* What is required *
Take each line below that has "glue" and copy it.

* Entries provided *
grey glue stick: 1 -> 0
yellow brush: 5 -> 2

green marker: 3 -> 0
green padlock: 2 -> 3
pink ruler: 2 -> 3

...

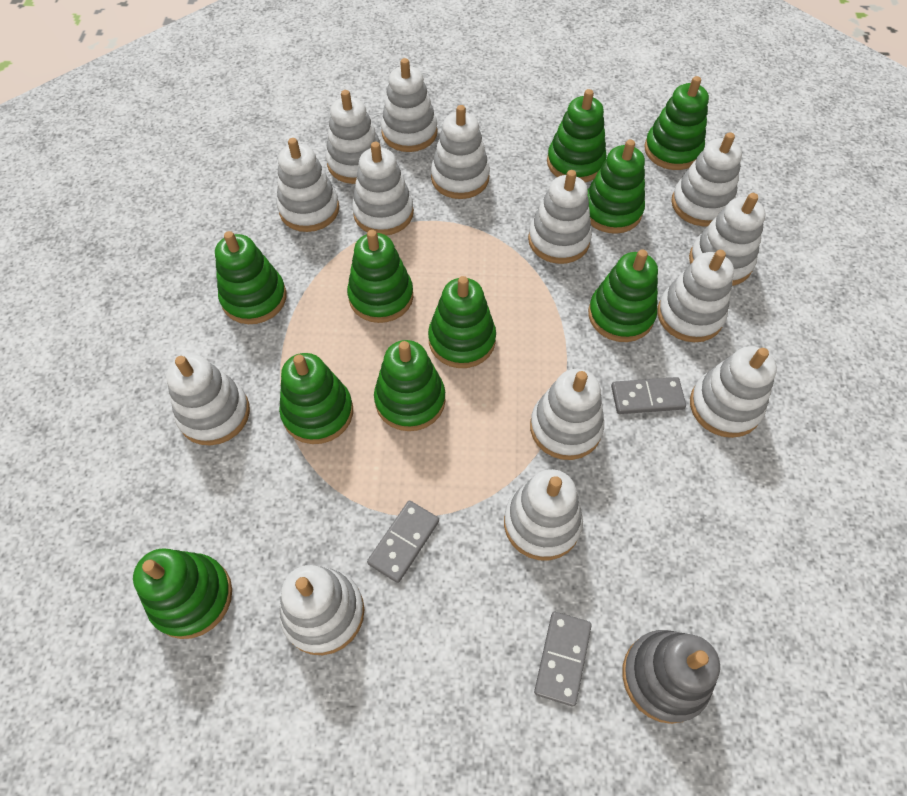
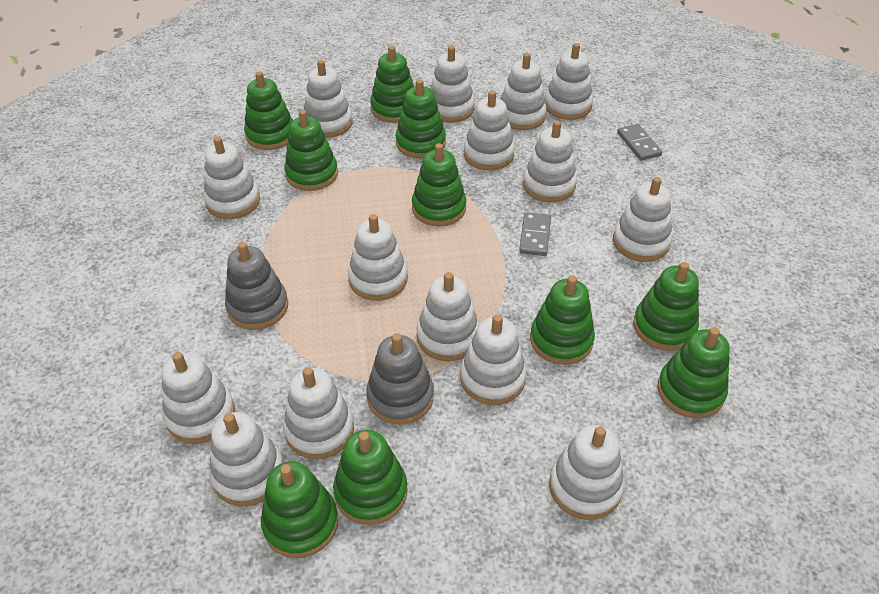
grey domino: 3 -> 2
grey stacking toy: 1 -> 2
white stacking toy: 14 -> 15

--

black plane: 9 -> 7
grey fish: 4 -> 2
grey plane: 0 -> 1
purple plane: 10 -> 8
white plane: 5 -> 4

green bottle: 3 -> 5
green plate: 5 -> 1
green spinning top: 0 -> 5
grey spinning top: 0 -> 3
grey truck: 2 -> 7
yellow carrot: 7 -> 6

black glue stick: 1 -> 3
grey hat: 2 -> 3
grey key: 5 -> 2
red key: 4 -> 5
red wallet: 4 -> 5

* Answer box *
grey glue stick: 1 -> 0
black glue stick: 1 -> 3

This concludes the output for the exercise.